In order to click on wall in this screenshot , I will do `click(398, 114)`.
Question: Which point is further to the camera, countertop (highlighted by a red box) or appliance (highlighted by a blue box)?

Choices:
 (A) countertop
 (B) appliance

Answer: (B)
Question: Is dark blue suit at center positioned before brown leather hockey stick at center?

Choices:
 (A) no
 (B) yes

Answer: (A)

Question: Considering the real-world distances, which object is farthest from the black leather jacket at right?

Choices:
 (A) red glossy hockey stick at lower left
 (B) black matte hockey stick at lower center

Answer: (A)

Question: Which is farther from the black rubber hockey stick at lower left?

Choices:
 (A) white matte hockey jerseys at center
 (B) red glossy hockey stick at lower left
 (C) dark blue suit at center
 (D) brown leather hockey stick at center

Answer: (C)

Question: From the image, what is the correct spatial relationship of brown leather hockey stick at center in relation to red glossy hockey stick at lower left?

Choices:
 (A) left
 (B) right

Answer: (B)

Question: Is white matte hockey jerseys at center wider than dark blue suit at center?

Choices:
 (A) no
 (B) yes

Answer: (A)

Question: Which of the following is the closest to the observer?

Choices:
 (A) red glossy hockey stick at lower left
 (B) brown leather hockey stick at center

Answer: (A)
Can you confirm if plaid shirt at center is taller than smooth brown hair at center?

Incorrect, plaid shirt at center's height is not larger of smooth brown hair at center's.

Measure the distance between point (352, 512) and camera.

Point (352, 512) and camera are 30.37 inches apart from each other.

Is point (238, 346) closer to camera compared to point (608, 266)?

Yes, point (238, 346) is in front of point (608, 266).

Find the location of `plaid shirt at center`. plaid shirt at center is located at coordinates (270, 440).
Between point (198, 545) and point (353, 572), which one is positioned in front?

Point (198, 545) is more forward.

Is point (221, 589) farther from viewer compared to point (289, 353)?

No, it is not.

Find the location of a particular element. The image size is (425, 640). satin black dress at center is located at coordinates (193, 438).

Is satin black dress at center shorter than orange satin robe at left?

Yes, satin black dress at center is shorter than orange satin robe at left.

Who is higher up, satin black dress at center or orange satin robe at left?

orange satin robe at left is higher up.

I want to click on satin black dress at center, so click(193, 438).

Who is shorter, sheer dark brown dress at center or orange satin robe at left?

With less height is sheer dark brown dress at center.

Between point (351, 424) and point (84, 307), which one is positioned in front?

::::::::::

• The task: Please convert the records above, from the line with "Point (198, 545) is more forward." up to and including the line with "Find the location of a", into a Markdown table with the columns Row and Line. Number each non-blank line in Row and skip the blank ones.

• Written answer:
| Row | Line |
|---|---|
| 1 | Point (198, 545) is more forward. |
| 2 | Is point (221, 589) farther from viewer compared to point (289, 353)? |
| 3 | No, it is not. |
| 4 | Find the location of a particular element. The image size is (425, 640). satin black dress at center is located at coordinates (193, 438). |